About this exercise: Retype the records below exactly as they stand, but with no images.

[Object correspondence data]
Start of Block

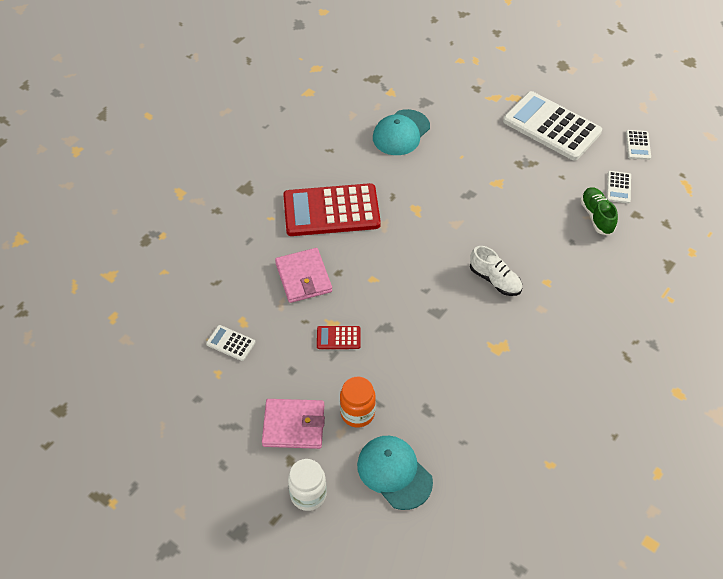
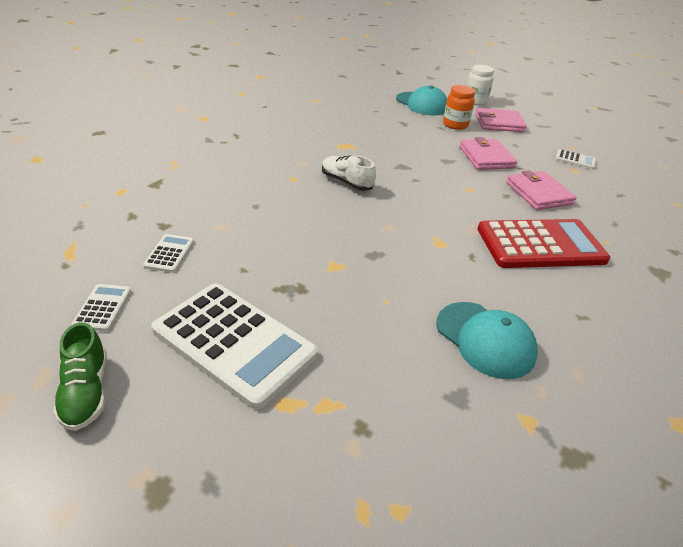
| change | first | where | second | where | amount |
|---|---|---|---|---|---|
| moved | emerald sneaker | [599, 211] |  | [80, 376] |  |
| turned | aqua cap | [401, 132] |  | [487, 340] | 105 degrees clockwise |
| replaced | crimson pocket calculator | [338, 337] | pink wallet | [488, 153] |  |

End of Block

Solution to the exercise:
| change | first | where | second | where | amount |
|---|---|---|---|---|---|
| moved | emerald sneaker | [599, 211] |  | [80, 376] |  |
| turned | aqua cap | [401, 132] |  | [487, 340] | 105 degrees clockwise |
| replaced | crimson pocket calculator | [338, 337] | pink wallet | [488, 153] |  |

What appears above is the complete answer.